TASK ITEM
When you reach the line containing "M101: motor 24V (MA, MB) -> motor 6V (MA, MB)", start transcribing exactly and continue through the last line of the data, skipping every picture.

==========

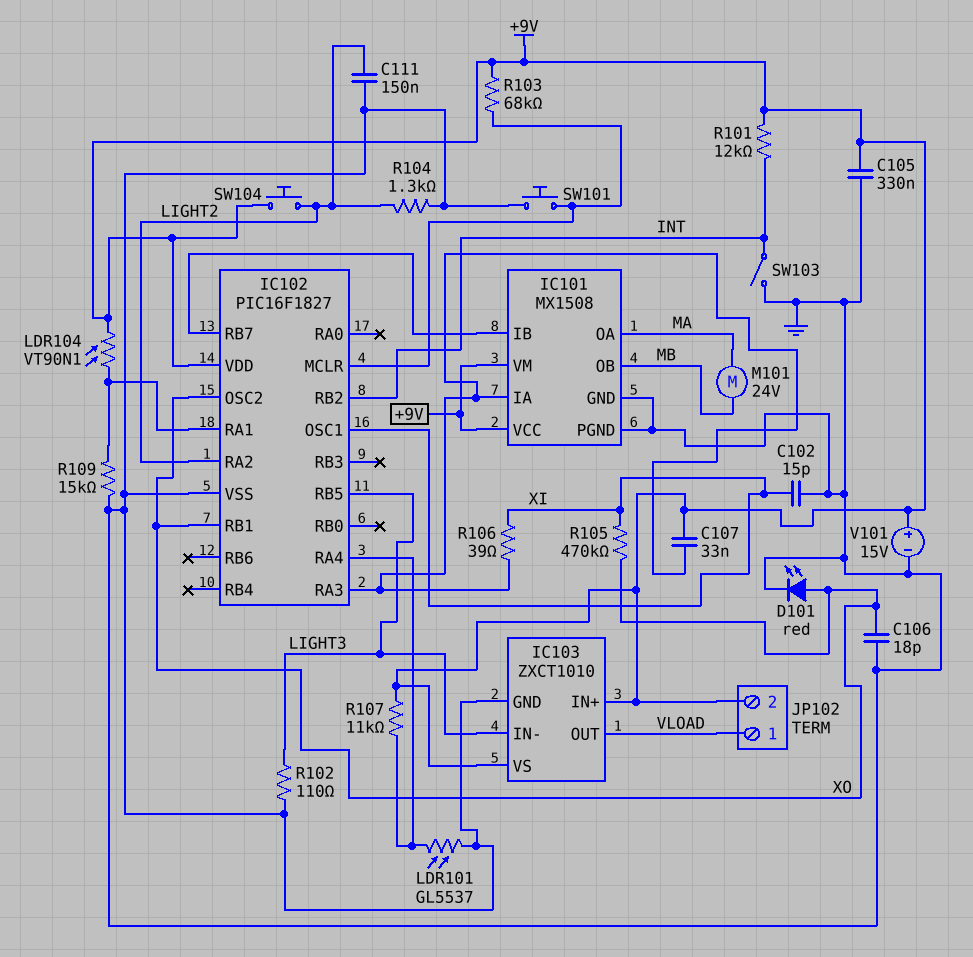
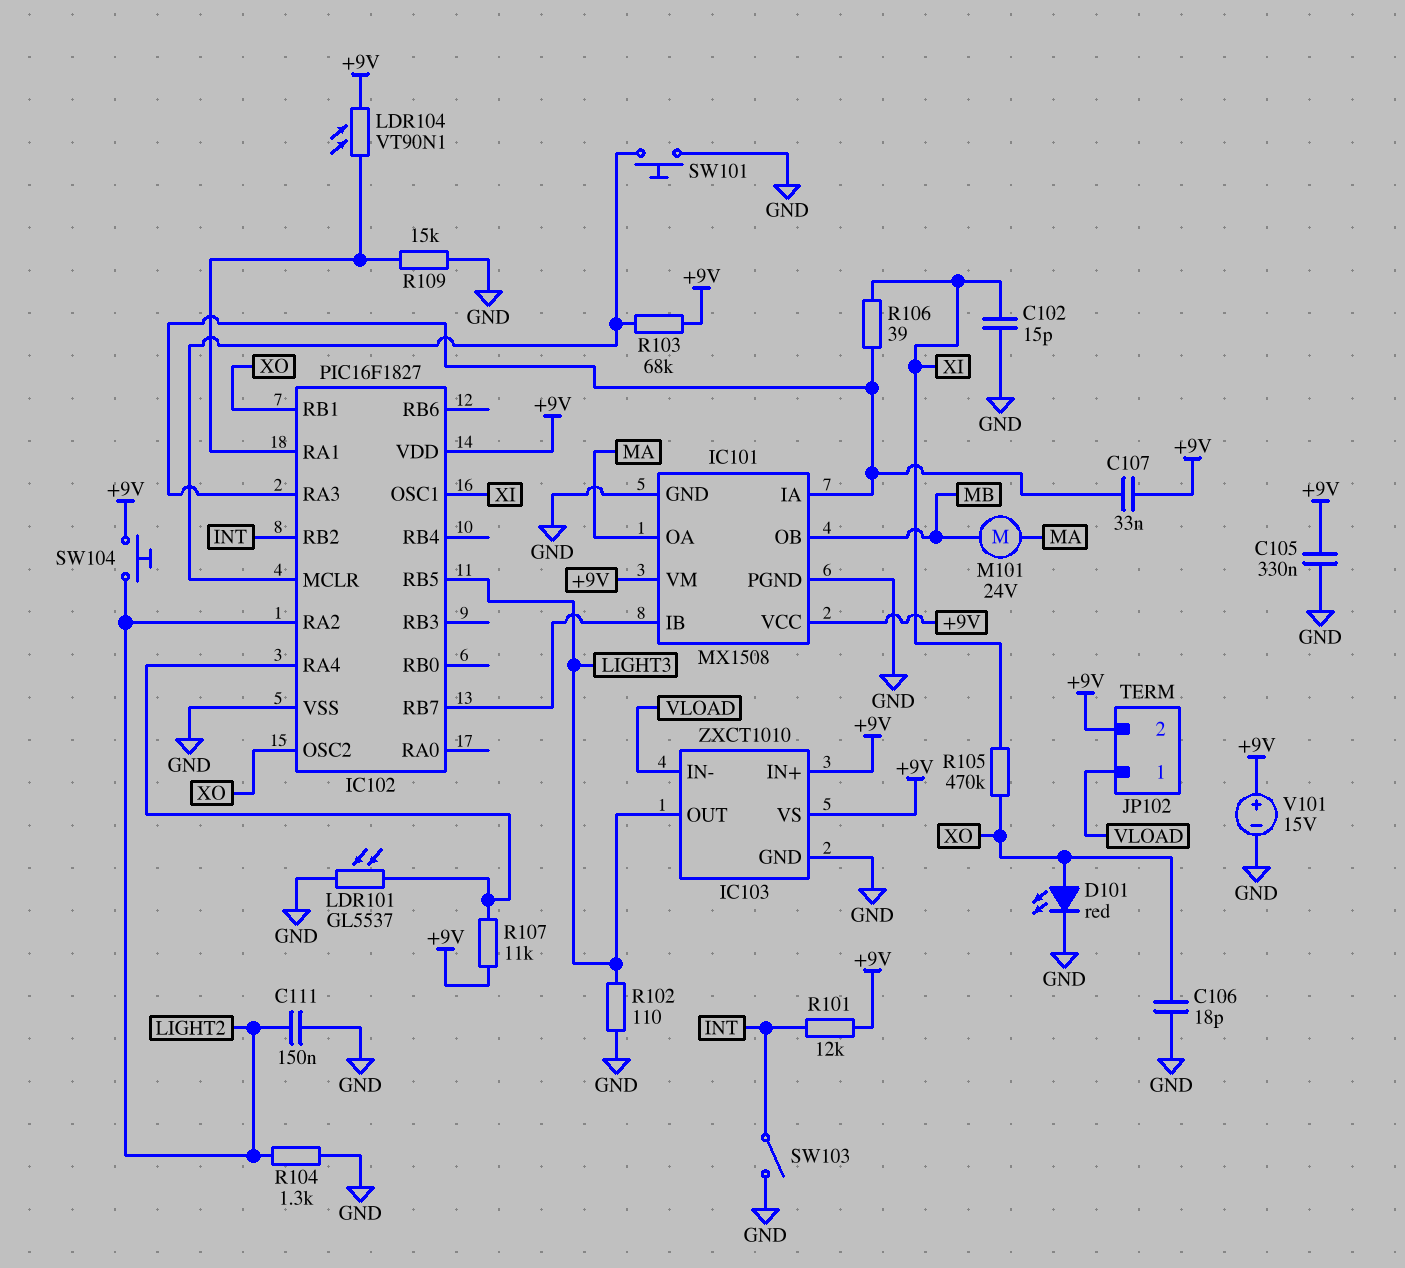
IC103 pin IN-: LIGHT3 -> VLOAD
IC103 pin OUT: VLOAD -> LIGHT3

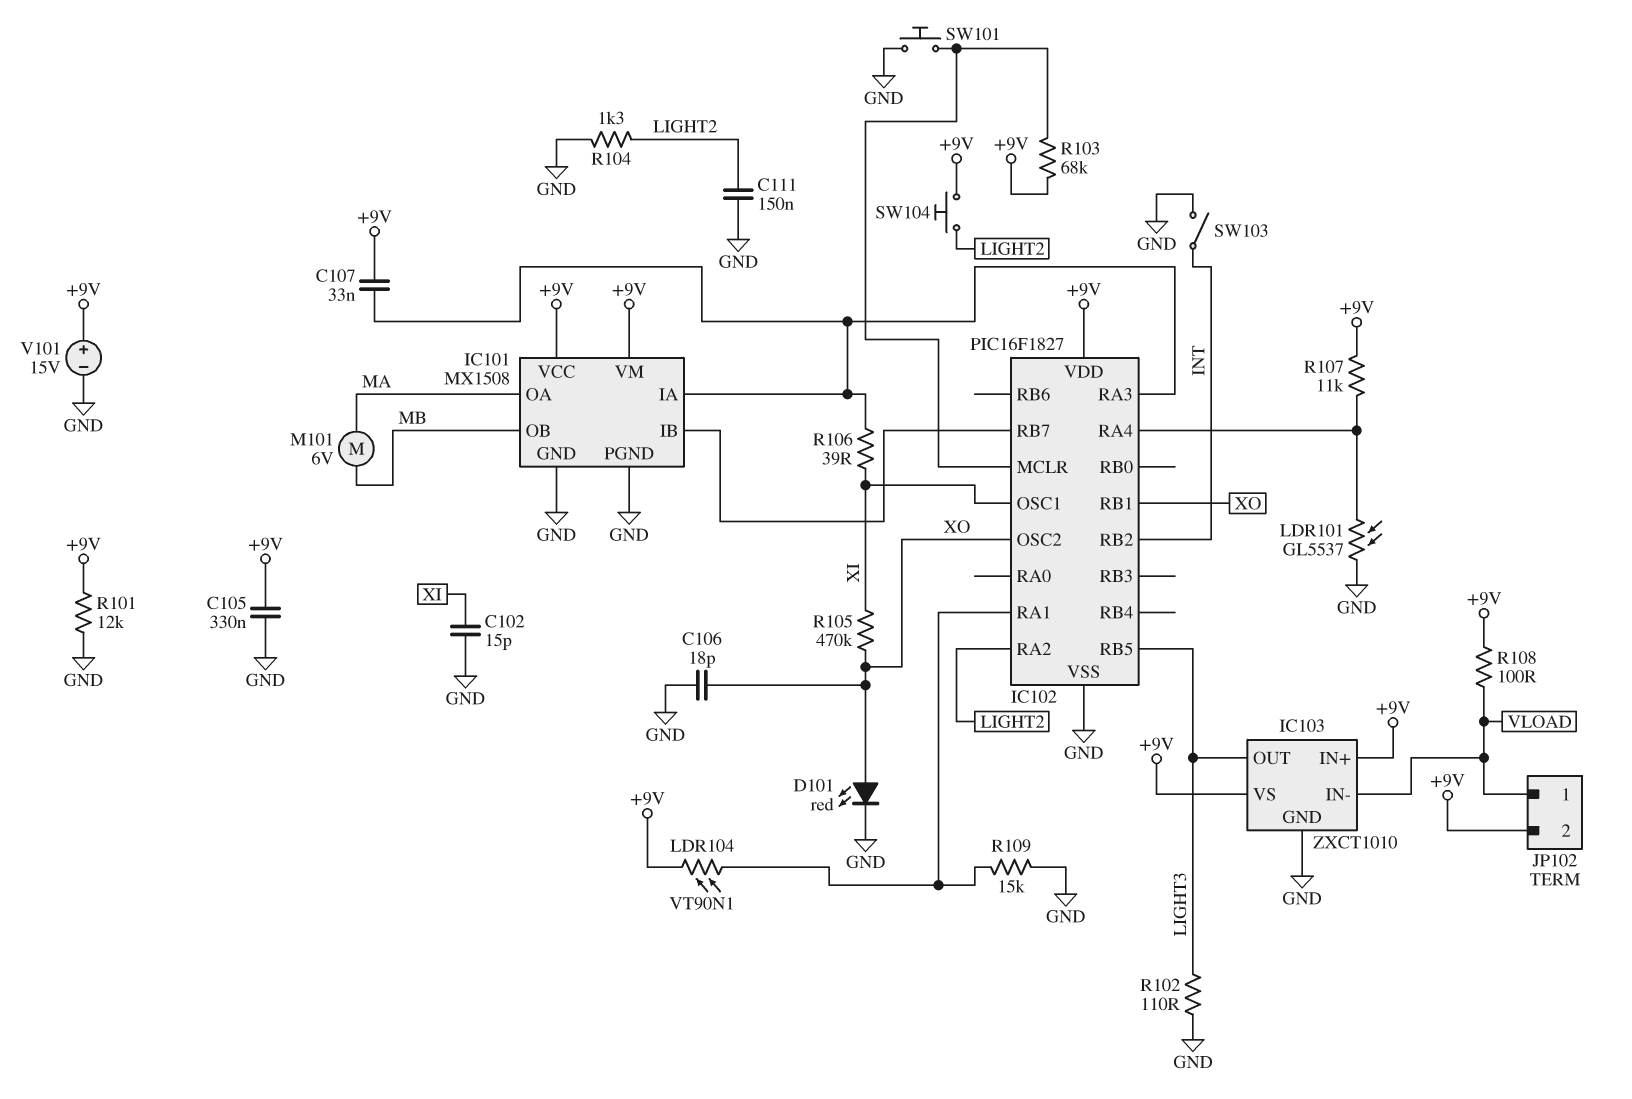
M101: motor 24V (MA, MB) -> motor 6V (MA, MB)
R101: 12k (+9V, INT) -> 12k (+9V, GND)
R108: none -> 100 (+9V, VLOAD)

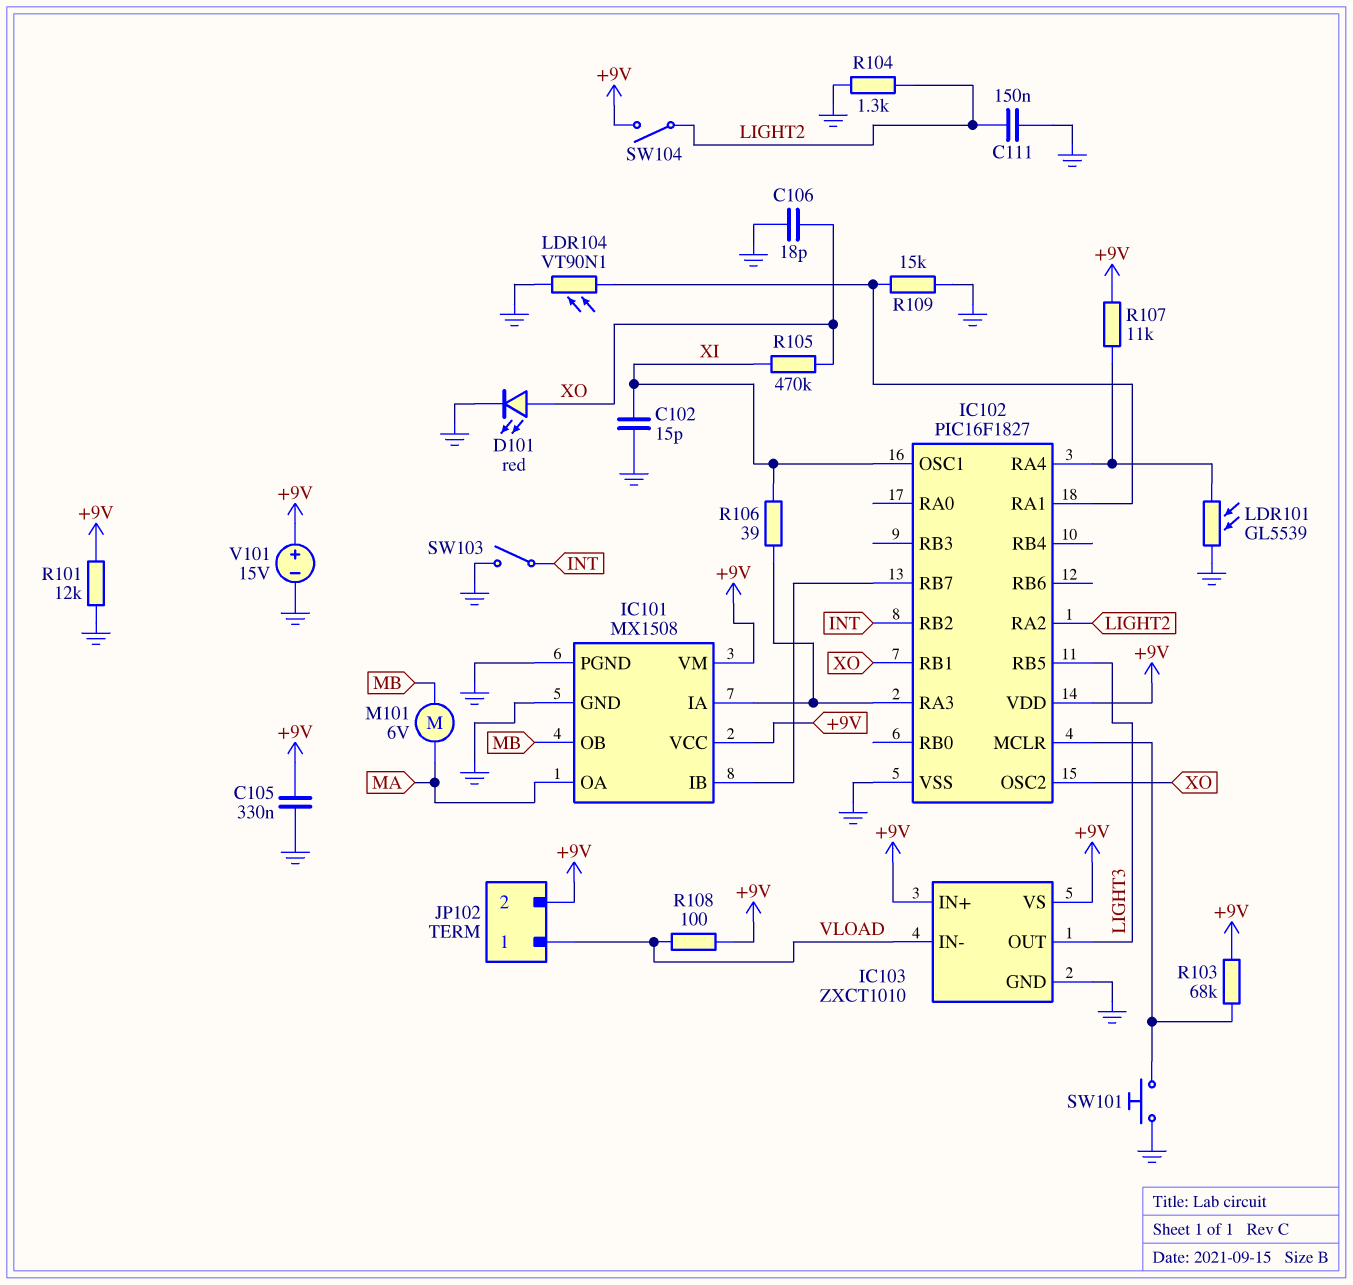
C107: 33nF (+9V, IC101/IA) -> none
LDR101: GL5537 (GND, IC102/RA4) -> GL5539 (GND, IC102/RA4)
LDR104: VT90N1 (+9V, IC102/RA1) -> VT90N1 (GND, IC102/RA1)
R102: 110 (GND, LIGHT3) -> none
SW104: button (+9V, LIGHT2) -> switch (+9V, LIGHT2)

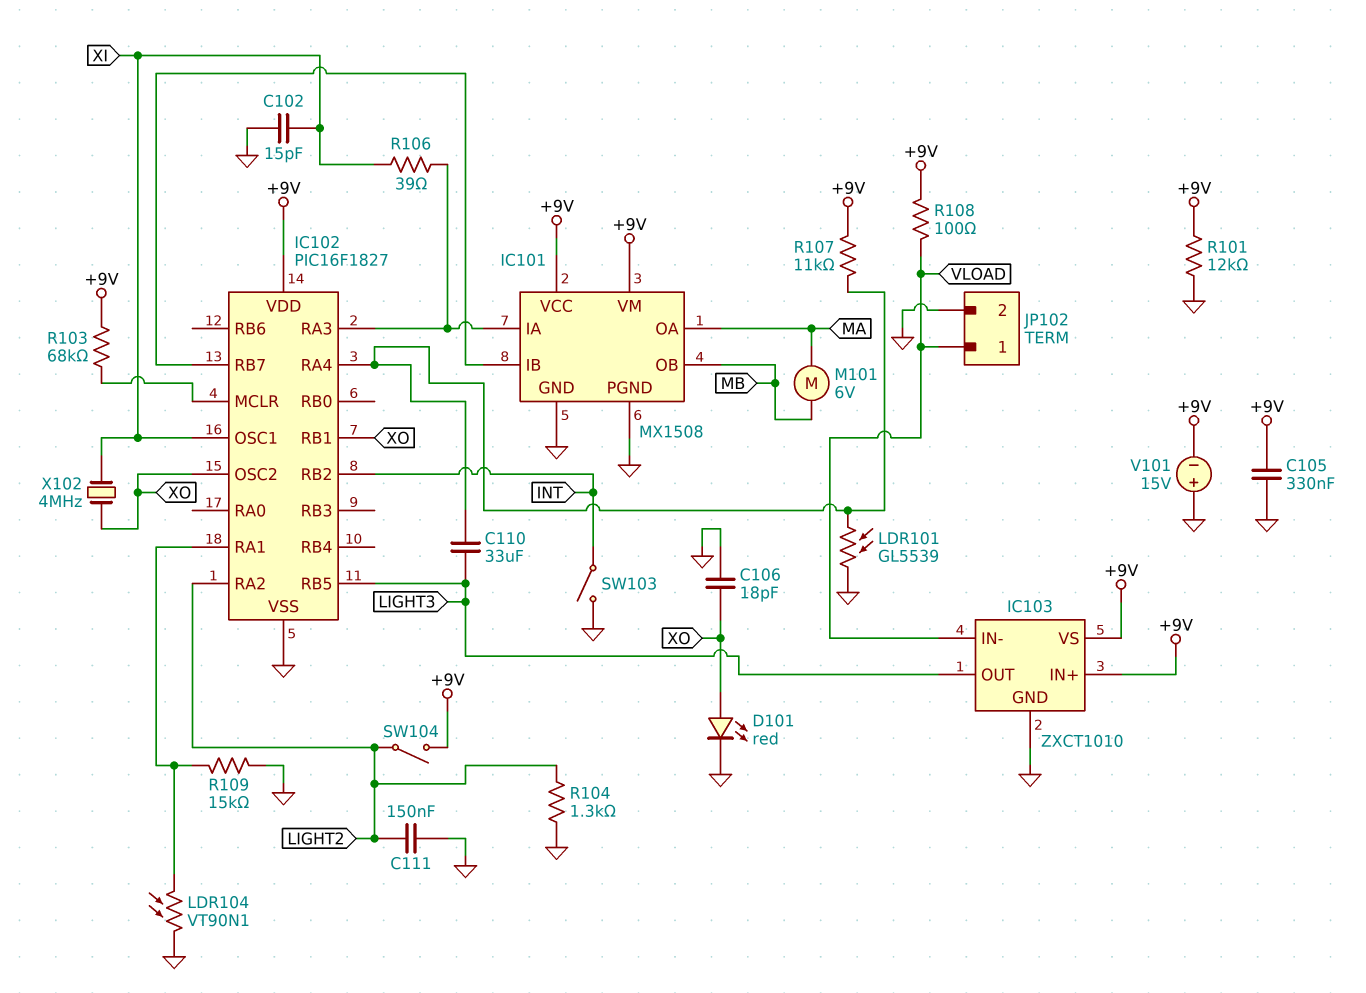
C110: none -> 33uF (IC102/RA4, LIGHT3)
JP102 pin 2: +9V -> GND
R105: 470k (XI, XO) -> none
SW101: button (GND, IC102/MCLR) -> none
V101: 15V (plus +9V, minus GND) -> 15V (plus GND, minus +9V)
X102: none -> 4MHz (XI, XO)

==========

EXERCISE RESPONSE
M101: motor 24V (MA, MB) -> motor 6V (MA, MB)
R101: 12k (+9V, INT) -> 12k (+9V, GND)
R108: none -> 100 (+9V, VLOAD)

C107: 33nF (+9V, IC101/IA) -> none
LDR101: GL5537 (GND, IC102/RA4) -> GL5539 (GND, IC102/RA4)
LDR104: VT90N1 (+9V, IC102/RA1) -> VT90N1 (GND, IC102/RA1)
R102: 110 (GND, LIGHT3) -> none
SW104: button (+9V, LIGHT2) -> switch (+9V, LIGHT2)

C110: none -> 33uF (IC102/RA4, LIGHT3)
JP102 pin 2: +9V -> GND
R105: 470k (XI, XO) -> none
SW101: button (GND, IC102/MCLR) -> none
V101: 15V (plus +9V, minus GND) -> 15V (plus GND, minus +9V)
X102: none -> 4MHz (XI, XO)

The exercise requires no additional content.